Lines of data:
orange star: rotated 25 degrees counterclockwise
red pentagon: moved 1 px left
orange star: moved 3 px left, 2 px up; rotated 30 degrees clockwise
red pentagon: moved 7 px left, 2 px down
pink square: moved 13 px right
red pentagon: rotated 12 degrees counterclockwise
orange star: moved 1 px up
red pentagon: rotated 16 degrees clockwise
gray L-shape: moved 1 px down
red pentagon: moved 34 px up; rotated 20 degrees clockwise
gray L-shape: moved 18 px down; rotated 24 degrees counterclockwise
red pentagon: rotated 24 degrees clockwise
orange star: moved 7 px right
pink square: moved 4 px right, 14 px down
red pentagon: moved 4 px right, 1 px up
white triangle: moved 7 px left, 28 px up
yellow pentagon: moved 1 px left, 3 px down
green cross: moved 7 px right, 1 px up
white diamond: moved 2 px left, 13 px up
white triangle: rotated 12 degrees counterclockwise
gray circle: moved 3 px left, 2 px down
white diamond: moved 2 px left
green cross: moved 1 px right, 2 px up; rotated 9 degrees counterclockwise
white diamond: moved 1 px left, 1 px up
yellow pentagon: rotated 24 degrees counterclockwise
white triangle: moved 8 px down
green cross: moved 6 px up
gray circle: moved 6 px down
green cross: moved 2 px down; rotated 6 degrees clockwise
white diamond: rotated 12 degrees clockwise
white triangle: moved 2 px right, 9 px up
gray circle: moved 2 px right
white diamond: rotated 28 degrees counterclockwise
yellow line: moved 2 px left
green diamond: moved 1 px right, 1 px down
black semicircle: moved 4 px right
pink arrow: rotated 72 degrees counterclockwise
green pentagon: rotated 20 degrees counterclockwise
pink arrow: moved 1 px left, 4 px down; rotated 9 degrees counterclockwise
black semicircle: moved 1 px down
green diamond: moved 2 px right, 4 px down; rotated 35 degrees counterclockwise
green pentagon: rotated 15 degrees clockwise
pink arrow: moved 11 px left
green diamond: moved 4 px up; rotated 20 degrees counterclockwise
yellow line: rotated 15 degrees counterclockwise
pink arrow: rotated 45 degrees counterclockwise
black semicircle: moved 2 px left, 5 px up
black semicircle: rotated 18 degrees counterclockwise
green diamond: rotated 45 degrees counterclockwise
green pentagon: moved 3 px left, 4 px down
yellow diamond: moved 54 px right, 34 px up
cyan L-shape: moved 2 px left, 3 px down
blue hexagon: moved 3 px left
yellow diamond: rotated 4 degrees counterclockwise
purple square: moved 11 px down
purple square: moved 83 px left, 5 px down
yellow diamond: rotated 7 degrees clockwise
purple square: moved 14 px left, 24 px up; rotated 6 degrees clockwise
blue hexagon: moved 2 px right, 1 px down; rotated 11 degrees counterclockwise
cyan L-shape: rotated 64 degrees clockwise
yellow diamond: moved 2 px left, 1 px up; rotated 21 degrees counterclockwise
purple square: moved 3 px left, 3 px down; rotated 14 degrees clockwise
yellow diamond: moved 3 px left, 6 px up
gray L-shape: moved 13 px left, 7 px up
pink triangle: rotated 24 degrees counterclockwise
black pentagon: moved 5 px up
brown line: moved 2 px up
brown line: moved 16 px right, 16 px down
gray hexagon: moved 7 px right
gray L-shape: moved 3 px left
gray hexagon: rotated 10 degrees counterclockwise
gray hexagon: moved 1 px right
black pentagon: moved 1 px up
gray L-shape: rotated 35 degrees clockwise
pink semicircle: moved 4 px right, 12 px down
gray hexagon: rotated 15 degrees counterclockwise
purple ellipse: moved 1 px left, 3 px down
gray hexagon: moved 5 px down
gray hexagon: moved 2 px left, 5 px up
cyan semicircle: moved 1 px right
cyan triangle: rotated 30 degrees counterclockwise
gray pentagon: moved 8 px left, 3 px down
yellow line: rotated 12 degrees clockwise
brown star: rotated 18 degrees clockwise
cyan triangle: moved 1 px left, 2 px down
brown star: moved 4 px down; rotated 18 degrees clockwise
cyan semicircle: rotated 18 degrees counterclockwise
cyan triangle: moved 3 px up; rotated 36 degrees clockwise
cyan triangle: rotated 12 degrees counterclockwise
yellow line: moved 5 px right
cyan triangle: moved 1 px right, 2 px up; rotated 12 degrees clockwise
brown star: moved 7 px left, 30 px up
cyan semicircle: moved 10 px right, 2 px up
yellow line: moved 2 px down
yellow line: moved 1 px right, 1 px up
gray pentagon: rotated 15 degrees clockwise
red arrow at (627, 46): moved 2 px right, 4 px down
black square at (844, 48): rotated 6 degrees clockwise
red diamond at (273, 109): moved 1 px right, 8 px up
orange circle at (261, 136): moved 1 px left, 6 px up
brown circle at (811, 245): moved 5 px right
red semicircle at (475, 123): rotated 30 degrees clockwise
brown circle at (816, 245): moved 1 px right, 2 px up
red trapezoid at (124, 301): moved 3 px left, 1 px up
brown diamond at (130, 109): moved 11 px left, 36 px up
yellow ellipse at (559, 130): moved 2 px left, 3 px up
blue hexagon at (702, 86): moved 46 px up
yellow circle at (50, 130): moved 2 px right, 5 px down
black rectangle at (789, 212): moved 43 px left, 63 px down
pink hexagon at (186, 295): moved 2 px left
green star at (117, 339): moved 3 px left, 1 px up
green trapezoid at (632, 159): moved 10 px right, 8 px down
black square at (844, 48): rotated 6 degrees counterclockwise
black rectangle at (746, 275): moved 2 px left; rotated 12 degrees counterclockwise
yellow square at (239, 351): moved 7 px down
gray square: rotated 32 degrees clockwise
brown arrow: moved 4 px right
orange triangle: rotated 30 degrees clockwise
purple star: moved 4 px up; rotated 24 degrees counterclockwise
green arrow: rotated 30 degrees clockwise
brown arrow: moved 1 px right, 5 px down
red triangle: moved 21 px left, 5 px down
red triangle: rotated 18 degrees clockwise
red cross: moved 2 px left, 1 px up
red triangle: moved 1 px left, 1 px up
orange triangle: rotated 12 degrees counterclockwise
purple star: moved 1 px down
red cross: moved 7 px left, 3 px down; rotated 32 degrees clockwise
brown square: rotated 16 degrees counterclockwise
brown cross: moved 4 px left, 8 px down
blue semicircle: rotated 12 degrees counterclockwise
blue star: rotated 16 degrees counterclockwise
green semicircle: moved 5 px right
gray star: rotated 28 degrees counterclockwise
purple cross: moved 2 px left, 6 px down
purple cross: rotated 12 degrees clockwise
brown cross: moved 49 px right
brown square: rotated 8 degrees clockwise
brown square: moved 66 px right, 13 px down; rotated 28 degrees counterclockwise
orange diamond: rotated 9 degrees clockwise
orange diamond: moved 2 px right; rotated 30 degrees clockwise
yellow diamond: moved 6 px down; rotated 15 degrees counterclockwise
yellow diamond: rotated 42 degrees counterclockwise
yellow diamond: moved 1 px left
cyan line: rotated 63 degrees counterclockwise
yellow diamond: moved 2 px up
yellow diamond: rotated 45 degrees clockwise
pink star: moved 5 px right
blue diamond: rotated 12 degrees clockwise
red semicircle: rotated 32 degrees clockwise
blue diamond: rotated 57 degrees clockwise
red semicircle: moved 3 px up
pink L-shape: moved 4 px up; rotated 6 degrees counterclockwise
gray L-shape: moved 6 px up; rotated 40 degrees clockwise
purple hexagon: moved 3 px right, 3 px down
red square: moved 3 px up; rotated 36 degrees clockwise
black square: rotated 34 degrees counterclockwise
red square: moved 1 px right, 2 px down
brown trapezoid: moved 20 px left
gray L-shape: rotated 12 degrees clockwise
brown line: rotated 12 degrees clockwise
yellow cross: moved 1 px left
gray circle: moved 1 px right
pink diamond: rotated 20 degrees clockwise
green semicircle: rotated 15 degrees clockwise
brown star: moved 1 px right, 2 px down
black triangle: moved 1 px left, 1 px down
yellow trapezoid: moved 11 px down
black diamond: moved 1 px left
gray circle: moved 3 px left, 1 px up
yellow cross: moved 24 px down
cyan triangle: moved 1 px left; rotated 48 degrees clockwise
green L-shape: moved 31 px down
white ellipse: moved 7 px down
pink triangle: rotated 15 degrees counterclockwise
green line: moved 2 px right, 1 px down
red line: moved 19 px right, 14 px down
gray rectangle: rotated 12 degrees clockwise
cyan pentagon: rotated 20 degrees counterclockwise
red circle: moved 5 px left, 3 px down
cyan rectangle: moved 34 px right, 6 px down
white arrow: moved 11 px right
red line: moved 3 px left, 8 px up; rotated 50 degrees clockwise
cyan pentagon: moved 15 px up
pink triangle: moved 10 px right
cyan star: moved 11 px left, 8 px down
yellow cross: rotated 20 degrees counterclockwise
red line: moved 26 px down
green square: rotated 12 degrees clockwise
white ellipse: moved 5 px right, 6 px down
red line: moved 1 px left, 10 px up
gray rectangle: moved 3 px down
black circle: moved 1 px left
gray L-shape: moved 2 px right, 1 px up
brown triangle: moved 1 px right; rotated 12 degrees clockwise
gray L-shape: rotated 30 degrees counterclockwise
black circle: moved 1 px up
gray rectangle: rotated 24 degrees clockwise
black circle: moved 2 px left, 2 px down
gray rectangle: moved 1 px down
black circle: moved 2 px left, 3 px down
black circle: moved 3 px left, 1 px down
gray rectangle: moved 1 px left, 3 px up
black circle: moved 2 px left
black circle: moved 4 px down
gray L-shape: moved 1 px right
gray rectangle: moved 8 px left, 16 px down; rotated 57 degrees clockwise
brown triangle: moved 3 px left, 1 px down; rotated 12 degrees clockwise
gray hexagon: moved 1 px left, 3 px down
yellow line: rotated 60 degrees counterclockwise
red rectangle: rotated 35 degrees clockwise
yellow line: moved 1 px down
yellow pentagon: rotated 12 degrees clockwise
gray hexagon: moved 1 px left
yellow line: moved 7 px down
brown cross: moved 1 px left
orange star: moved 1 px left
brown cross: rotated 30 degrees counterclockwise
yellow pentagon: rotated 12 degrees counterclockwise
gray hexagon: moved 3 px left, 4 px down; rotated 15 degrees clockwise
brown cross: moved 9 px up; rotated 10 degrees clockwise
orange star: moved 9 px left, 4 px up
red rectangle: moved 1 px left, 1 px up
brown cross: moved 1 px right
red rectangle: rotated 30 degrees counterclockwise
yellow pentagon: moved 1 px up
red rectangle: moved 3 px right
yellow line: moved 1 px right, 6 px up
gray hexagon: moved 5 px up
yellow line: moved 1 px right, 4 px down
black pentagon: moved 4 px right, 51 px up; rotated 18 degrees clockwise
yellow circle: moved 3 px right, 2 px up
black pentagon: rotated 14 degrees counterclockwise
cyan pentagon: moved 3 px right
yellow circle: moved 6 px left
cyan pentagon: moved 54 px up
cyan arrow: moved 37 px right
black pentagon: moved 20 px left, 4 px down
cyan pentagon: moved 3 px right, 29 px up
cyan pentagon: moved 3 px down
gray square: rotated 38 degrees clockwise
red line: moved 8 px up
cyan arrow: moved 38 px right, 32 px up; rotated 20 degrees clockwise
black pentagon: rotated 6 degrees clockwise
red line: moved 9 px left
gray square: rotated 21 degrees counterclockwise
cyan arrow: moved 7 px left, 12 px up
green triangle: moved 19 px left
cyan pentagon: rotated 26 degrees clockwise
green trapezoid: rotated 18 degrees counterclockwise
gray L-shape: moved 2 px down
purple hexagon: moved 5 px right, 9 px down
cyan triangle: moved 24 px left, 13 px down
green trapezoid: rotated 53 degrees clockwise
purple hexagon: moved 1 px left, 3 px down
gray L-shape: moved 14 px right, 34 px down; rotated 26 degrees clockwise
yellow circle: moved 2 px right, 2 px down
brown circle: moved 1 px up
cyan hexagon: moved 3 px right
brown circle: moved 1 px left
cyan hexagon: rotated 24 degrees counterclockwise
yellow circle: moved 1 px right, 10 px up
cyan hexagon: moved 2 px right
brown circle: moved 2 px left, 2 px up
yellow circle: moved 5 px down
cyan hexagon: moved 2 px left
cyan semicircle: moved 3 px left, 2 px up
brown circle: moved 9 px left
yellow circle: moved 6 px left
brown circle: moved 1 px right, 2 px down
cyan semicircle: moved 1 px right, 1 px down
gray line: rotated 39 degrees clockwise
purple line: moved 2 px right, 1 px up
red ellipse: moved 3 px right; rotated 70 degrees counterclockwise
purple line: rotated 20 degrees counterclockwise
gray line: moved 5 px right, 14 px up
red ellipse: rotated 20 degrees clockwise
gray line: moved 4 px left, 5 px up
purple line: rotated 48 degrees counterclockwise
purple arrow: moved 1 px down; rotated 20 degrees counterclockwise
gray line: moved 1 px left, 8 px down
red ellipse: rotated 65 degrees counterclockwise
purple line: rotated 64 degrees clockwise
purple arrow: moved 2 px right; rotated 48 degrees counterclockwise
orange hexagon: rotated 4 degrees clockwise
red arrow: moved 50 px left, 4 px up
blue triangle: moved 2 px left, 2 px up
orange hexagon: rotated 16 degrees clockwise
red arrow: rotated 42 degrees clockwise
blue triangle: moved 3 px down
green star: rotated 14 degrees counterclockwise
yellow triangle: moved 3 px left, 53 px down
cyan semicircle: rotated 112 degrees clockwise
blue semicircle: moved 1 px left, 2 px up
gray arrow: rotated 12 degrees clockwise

> [Set problem] Retype the items from the first one through the line containing "white diamond: moved 1 px left, 1 px up", reproducing every line character for character.

> [Complete output]
orange star: rotated 25 degrees counterclockwise
red pentagon: moved 1 px left
orange star: moved 3 px left, 2 px up; rotated 30 degrees clockwise
red pentagon: moved 7 px left, 2 px down
pink square: moved 13 px right
red pentagon: rotated 12 degrees counterclockwise
orange star: moved 1 px up
red pentagon: rotated 16 degrees clockwise
gray L-shape: moved 1 px down
red pentagon: moved 34 px up; rotated 20 degrees clockwise
gray L-shape: moved 18 px down; rotated 24 degrees counterclockwise
red pentagon: rotated 24 degrees clockwise
orange star: moved 7 px right
pink square: moved 4 px right, 14 px down
red pentagon: moved 4 px right, 1 px up
white triangle: moved 7 px left, 28 px up
yellow pentagon: moved 1 px left, 3 px down
green cross: moved 7 px right, 1 px up
white diamond: moved 2 px left, 13 px up
white triangle: rotated 12 degrees counterclockwise
gray circle: moved 3 px left, 2 px down
white diamond: moved 2 px left
green cross: moved 1 px right, 2 px up; rotated 9 degrees counterclockwise
white diamond: moved 1 px left, 1 px up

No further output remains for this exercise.